### WHAT YOU ARE ASKED TO DO:
Over all lines in the data below, count those holding "DGND" and give only the result.

---

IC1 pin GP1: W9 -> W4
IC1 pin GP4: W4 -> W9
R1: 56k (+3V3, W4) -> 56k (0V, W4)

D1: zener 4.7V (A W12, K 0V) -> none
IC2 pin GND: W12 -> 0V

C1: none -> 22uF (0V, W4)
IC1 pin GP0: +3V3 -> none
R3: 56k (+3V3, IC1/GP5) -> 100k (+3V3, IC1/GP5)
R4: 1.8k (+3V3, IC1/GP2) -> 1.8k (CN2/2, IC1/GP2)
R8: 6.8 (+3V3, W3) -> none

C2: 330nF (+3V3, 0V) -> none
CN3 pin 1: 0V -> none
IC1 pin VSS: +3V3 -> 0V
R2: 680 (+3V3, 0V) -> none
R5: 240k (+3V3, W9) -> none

---

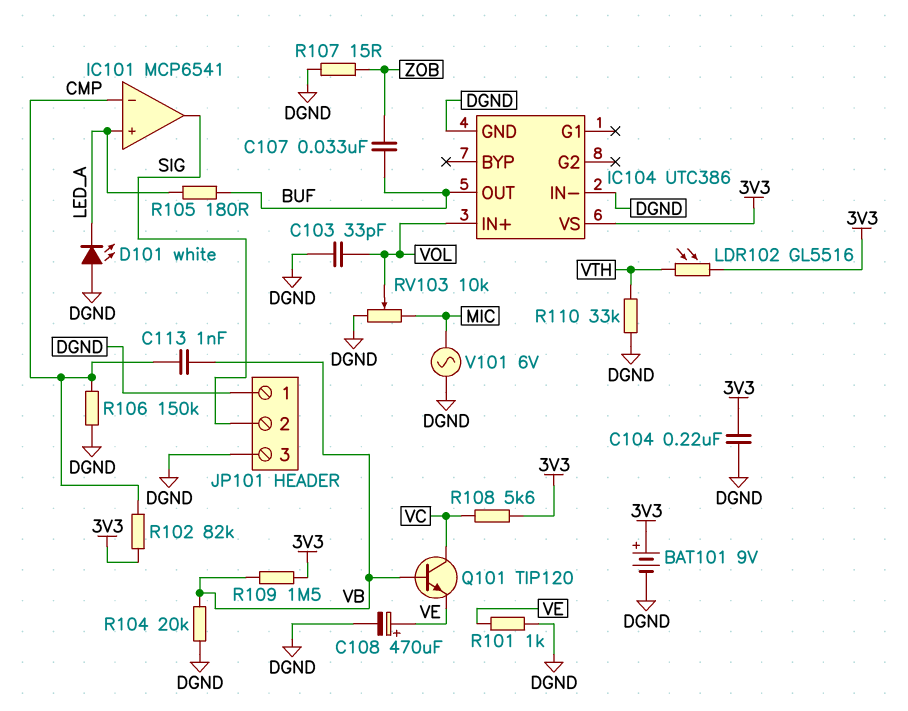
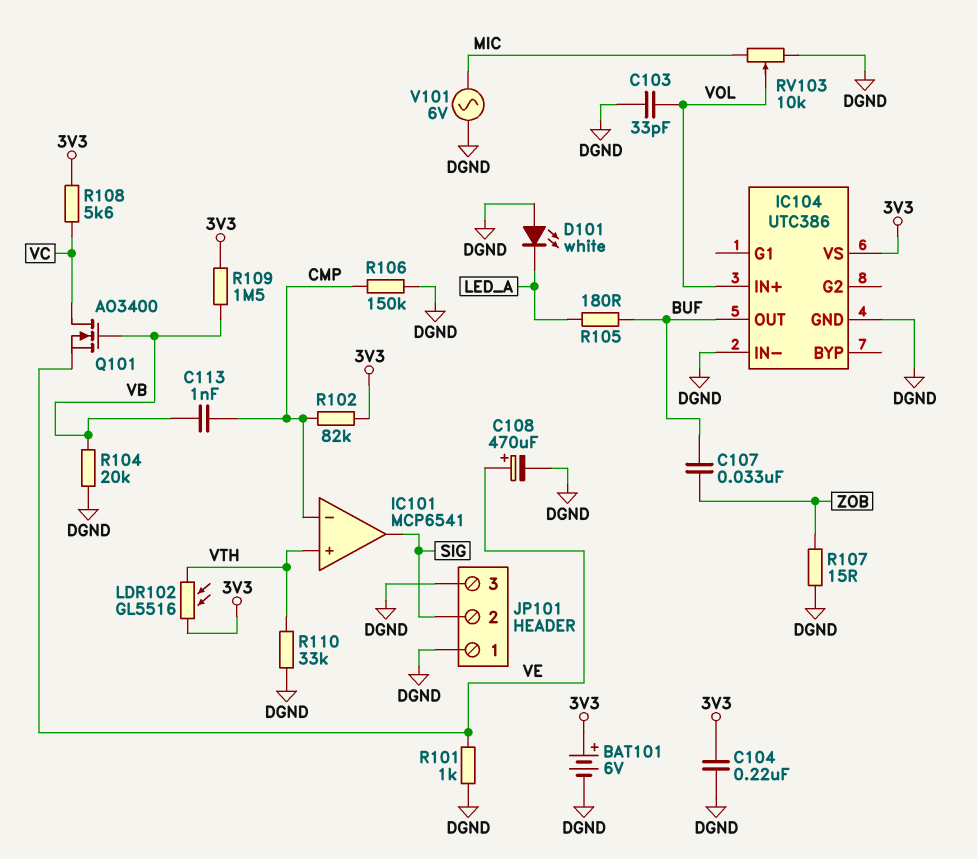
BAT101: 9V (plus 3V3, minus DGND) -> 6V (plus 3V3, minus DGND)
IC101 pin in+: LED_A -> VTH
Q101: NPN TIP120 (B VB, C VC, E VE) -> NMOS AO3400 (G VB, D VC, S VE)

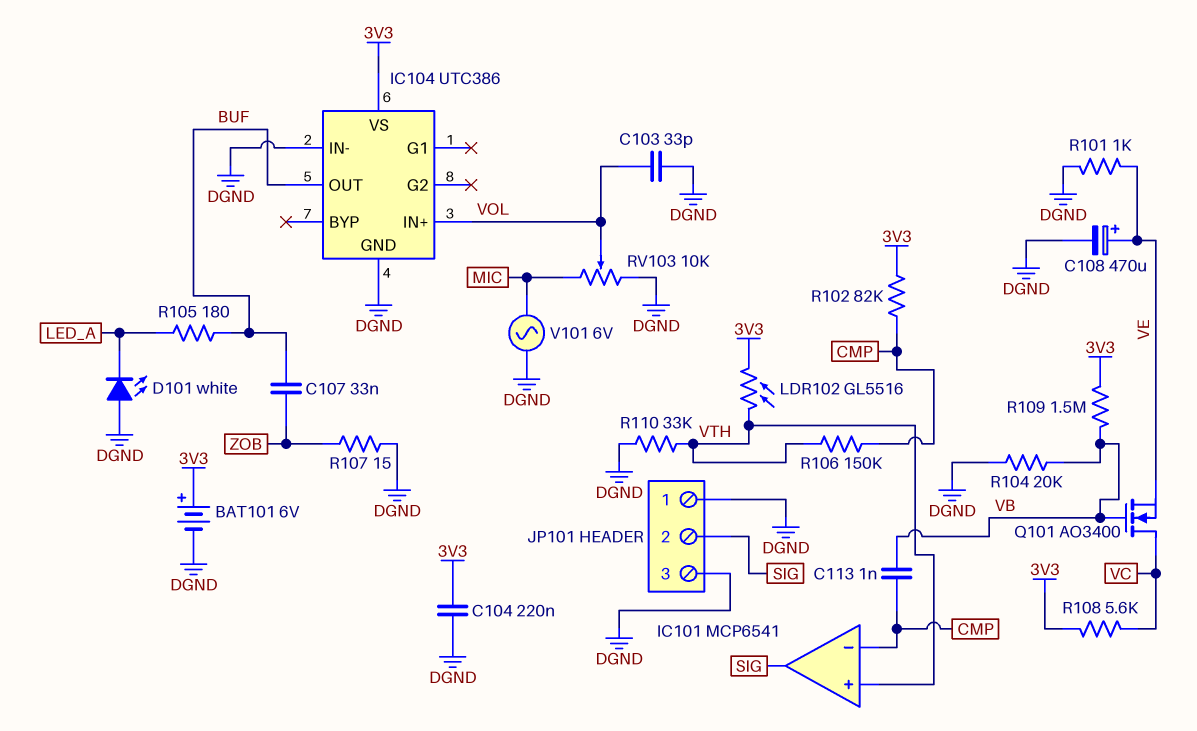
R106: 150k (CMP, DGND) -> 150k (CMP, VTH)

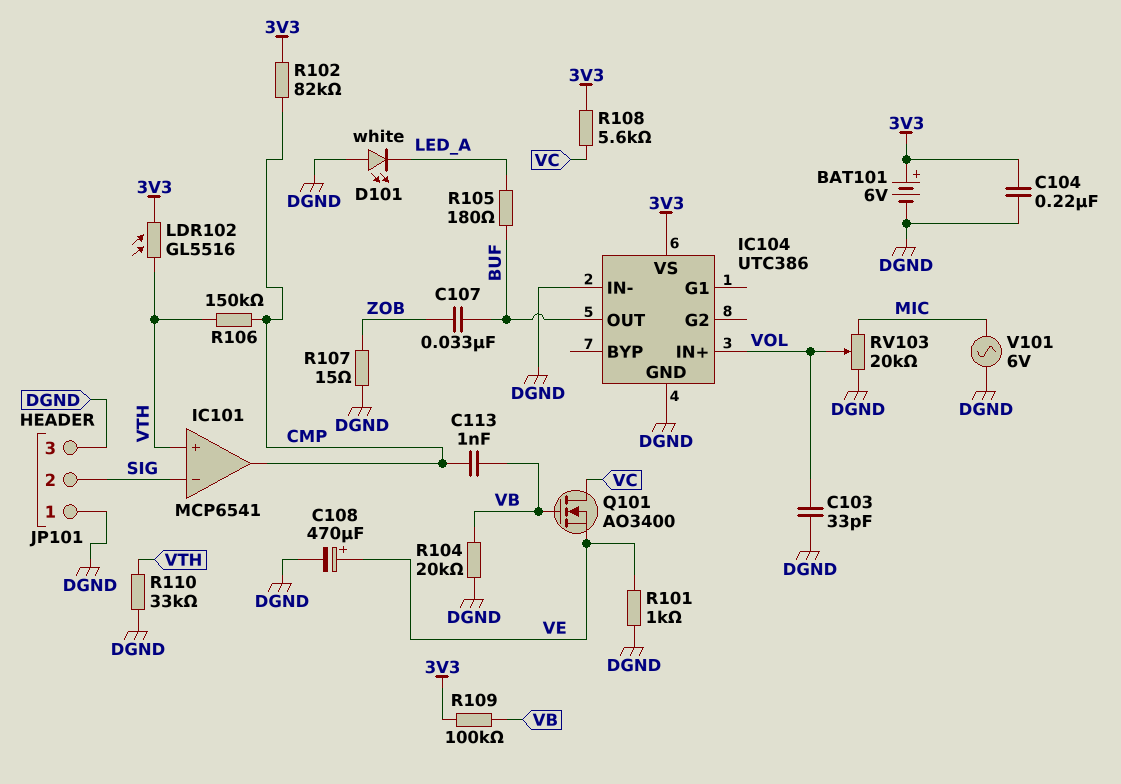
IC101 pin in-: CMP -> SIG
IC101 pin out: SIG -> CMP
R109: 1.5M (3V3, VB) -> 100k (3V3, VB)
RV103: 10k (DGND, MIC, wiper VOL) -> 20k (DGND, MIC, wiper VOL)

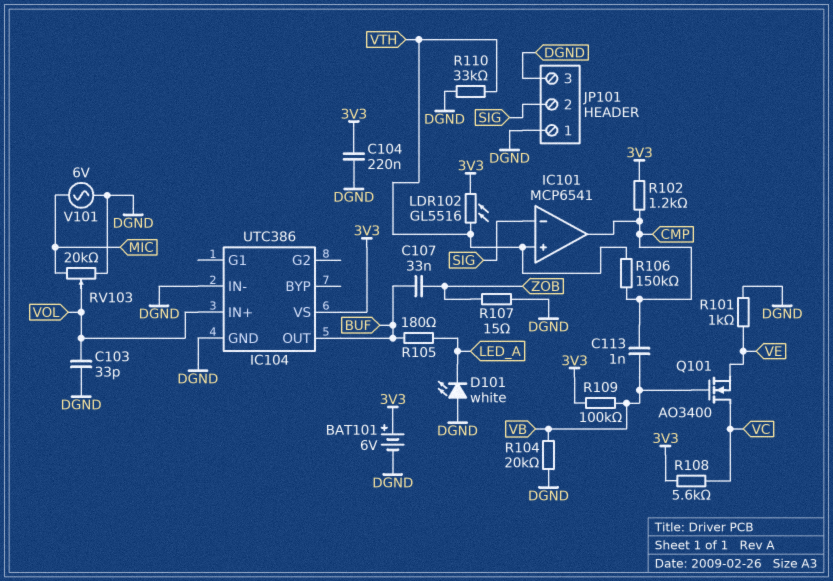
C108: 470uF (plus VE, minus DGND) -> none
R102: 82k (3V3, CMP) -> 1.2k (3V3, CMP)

---

### TASK OUTPUT:
4